--- Start of DATA SECTION ---
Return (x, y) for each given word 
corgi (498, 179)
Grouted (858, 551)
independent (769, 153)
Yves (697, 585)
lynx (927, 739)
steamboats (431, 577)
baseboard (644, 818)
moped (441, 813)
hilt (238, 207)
--- End of DATA SECTION ---
◆ THE PROBLEM: Copy every line of the material above word for word, in the same order.

◆ COMPLETE RESPONSE:
Return (x, y) for each given word 
corgi (498, 179)
Grouted (858, 551)
independent (769, 153)
Yves (697, 585)
lynx (927, 739)
steamboats (431, 577)
baseboard (644, 818)
moped (441, 813)
hilt (238, 207)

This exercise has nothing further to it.